• _WHAT THIS TASK INVOLVES_: List the lines of this listing that hold the word "RADIO".

BEGIN RECORDS FOR PROCESSING

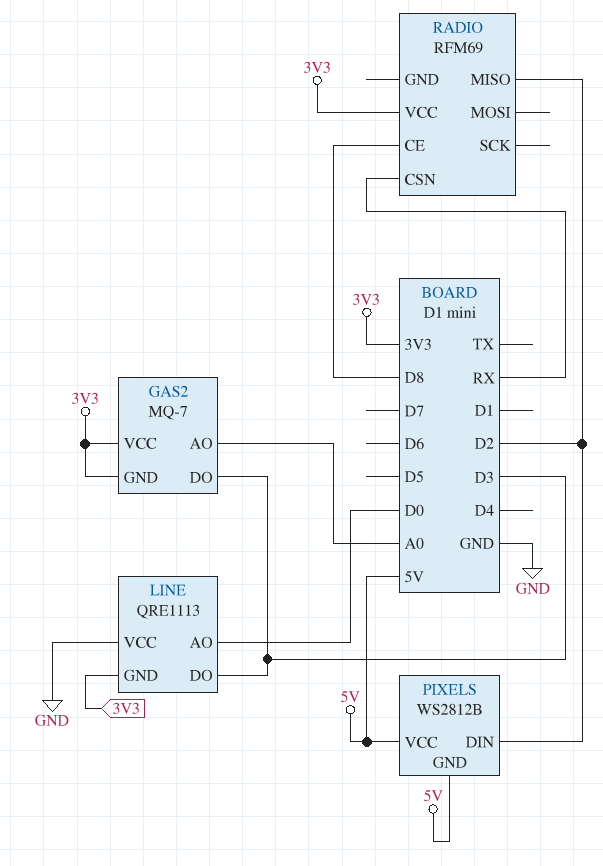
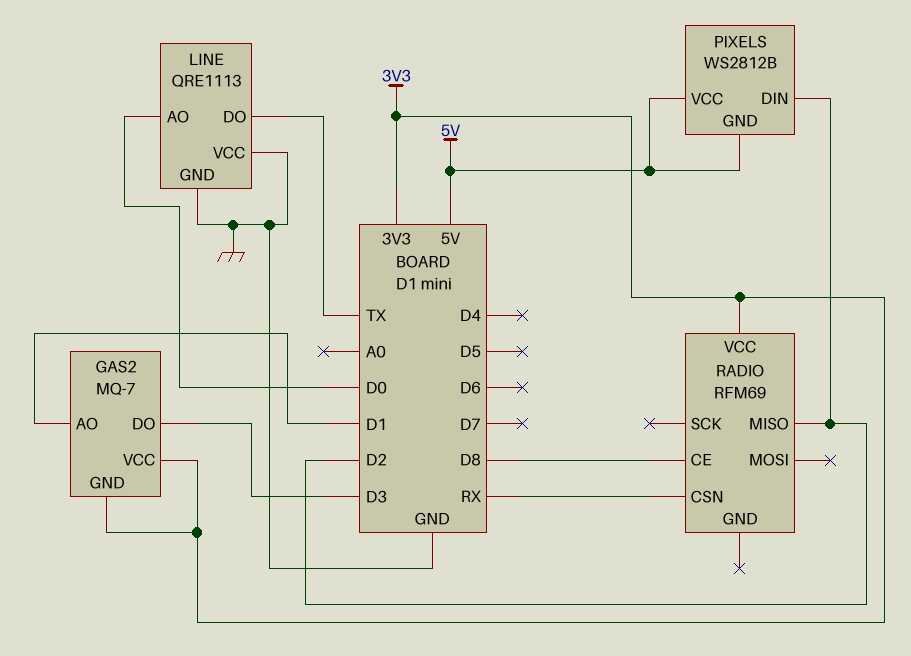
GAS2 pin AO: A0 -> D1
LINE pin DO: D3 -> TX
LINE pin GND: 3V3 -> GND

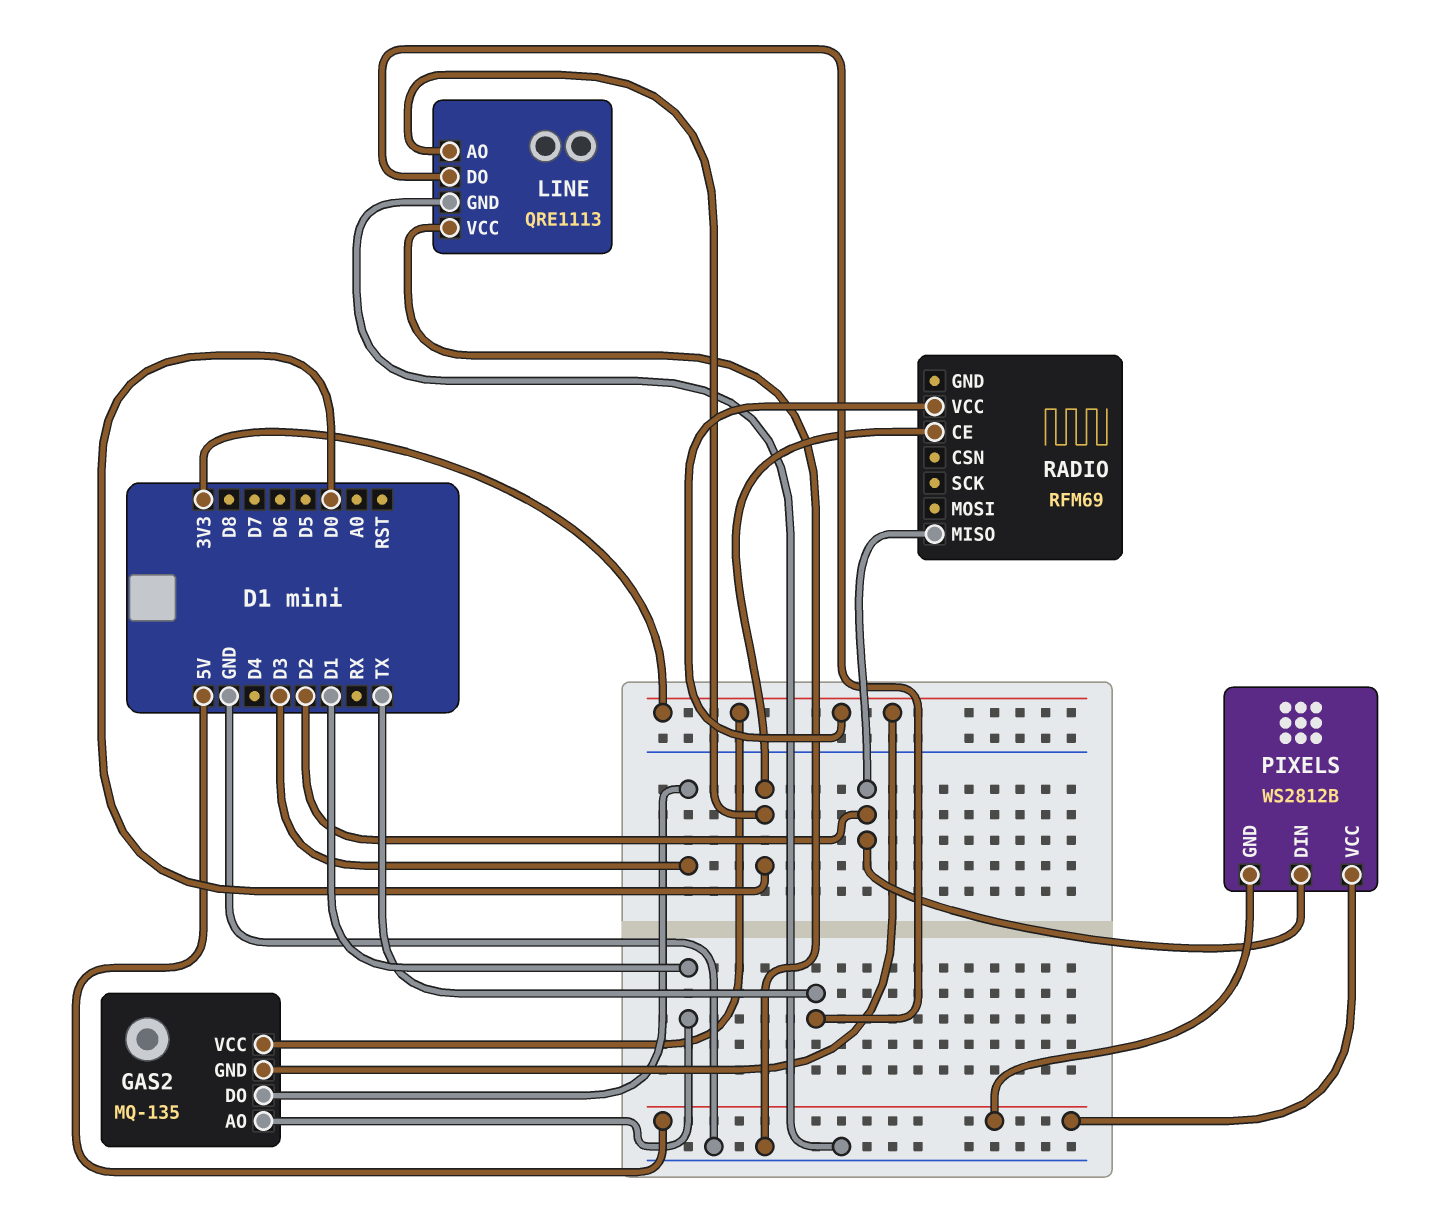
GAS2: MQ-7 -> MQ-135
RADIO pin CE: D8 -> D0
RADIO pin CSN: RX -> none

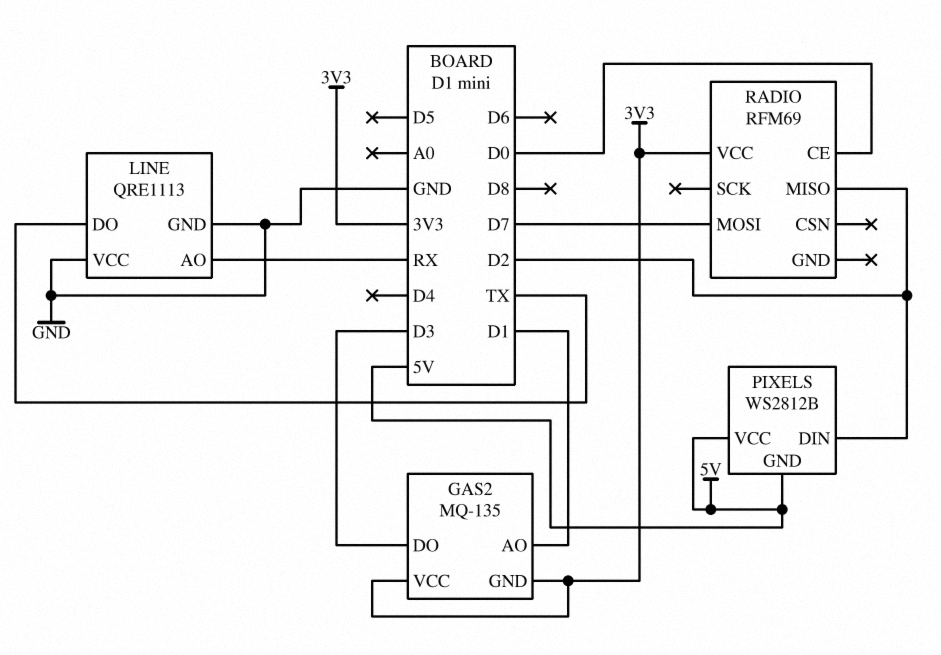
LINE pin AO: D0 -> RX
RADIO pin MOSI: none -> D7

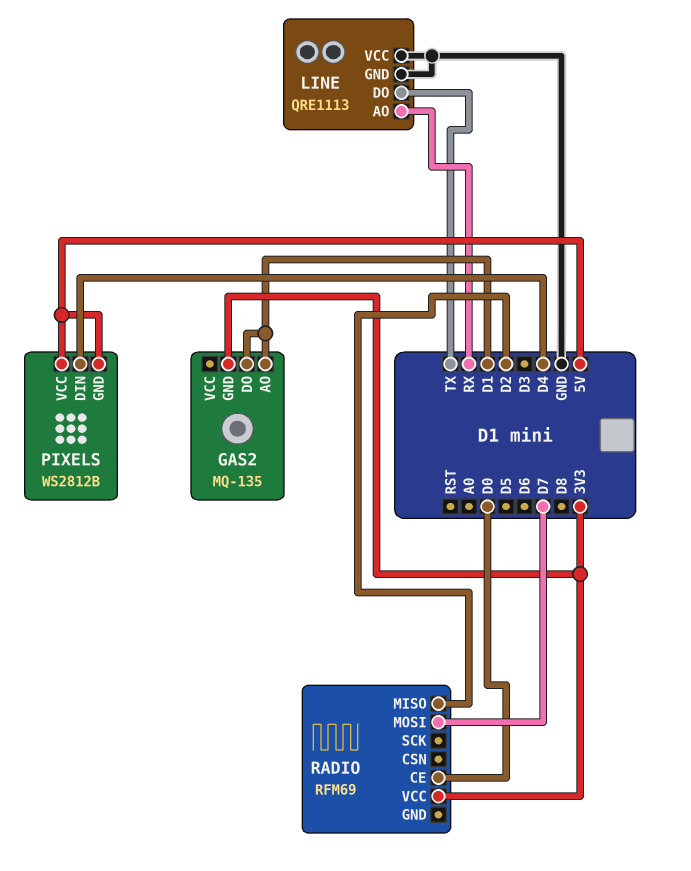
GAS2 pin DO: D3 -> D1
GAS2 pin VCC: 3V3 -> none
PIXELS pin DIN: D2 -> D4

END RECORDS FOR PROCESSING

• _ANSWER TO THIS TASK_:
RADIO pin CE: D8 -> D0
RADIO pin CSN: RX -> none
RADIO pin MOSI: none -> D7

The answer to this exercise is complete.